## REQUIRED WORK
Everything in the data below is left aside except the lines from the one containing "R212: 430 (SIG15, SIG17)" through the one containing "SW203: button (CN203/2, VDD)"; repeat those exactly.

## RECORDS FOR THIS EXERCISE

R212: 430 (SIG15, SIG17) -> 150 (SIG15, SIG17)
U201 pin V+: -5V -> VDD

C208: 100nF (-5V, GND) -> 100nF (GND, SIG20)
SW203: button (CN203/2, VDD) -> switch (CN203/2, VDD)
...
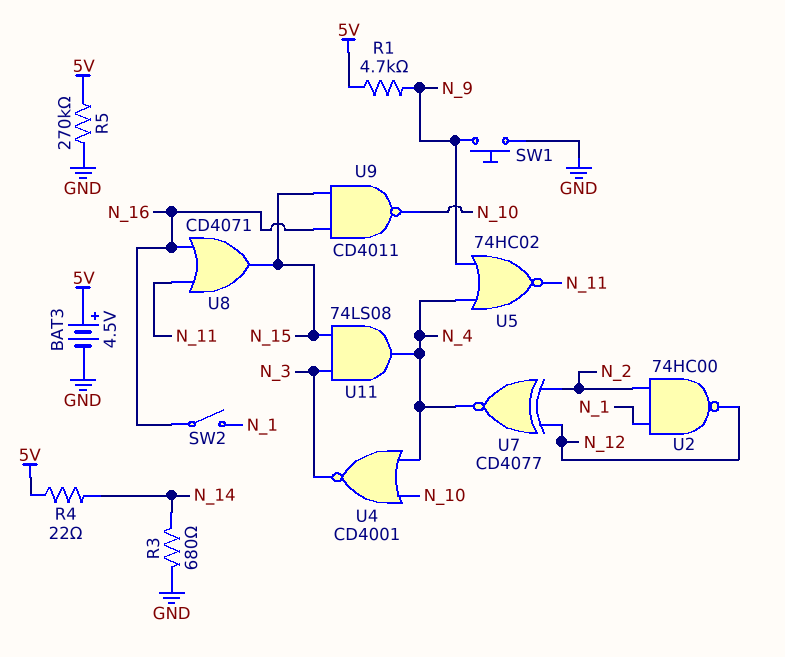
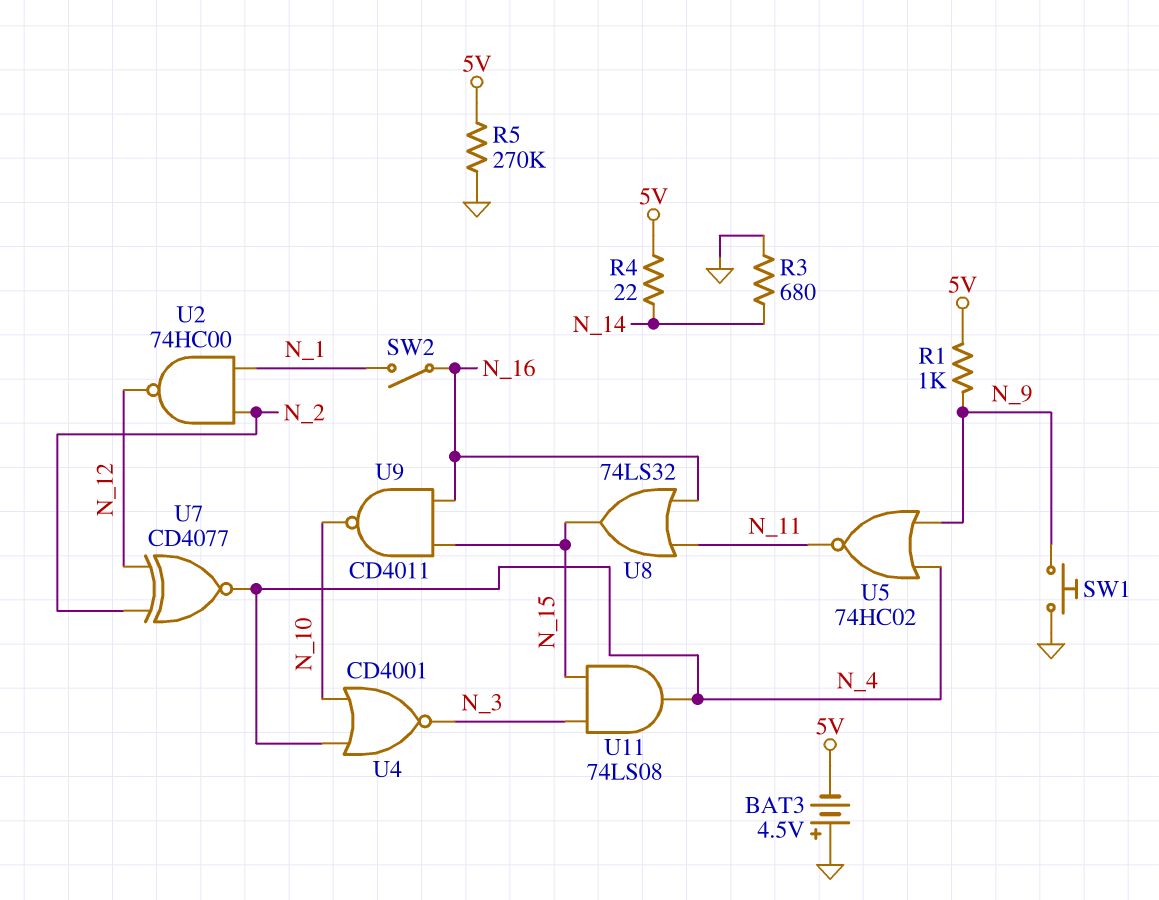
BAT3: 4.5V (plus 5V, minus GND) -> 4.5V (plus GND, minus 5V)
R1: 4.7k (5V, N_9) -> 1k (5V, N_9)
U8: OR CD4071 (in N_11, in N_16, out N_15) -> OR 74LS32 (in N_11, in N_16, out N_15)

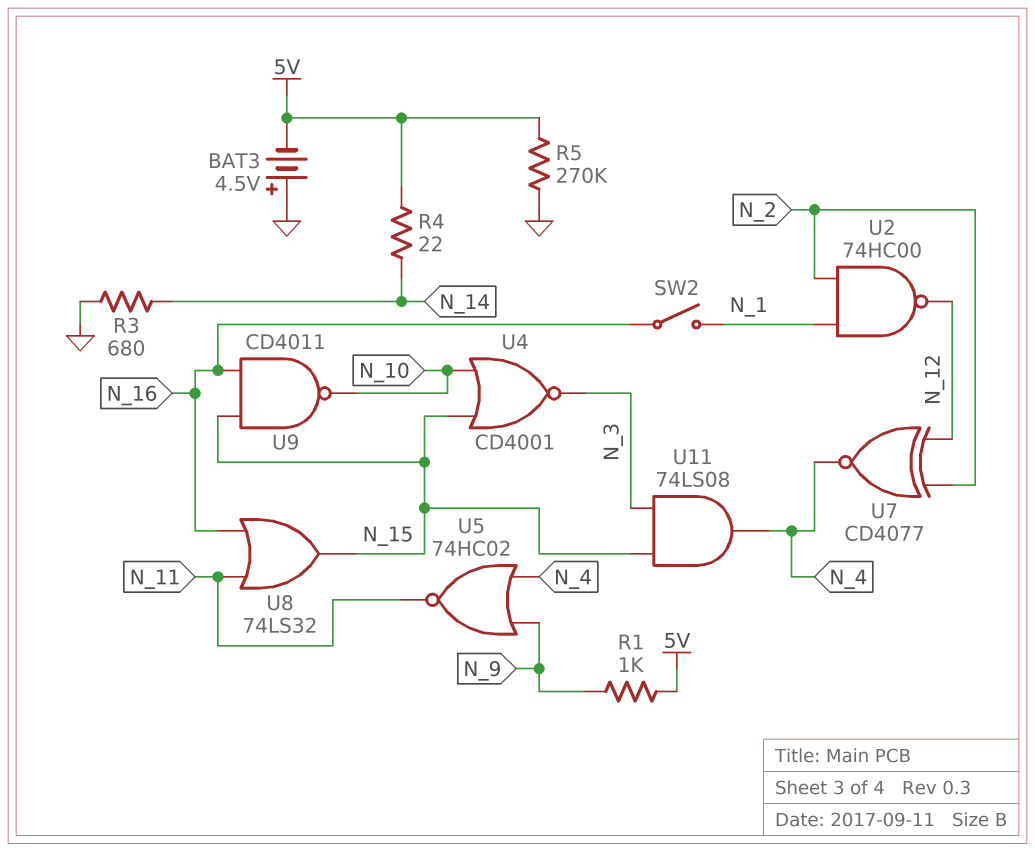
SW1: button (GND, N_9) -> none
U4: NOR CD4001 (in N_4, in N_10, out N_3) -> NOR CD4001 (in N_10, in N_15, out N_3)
---
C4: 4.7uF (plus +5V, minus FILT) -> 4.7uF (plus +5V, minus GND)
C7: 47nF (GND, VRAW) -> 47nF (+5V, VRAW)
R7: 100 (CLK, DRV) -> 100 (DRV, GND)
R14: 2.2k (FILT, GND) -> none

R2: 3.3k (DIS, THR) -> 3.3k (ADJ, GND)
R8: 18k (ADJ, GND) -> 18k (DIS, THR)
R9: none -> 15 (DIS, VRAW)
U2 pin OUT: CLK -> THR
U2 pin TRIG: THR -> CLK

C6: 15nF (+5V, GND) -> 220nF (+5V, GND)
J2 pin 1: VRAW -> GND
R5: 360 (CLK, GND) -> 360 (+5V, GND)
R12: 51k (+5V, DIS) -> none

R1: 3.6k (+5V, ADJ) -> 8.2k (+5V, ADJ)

## OUTPUT OF THE EXERCISE
R212: 430 (SIG15, SIG17) -> 150 (SIG15, SIG17)
U201 pin V+: -5V -> VDD

C208: 100nF (-5V, GND) -> 100nF (GND, SIG20)
SW203: button (CN203/2, VDD) -> switch (CN203/2, VDD)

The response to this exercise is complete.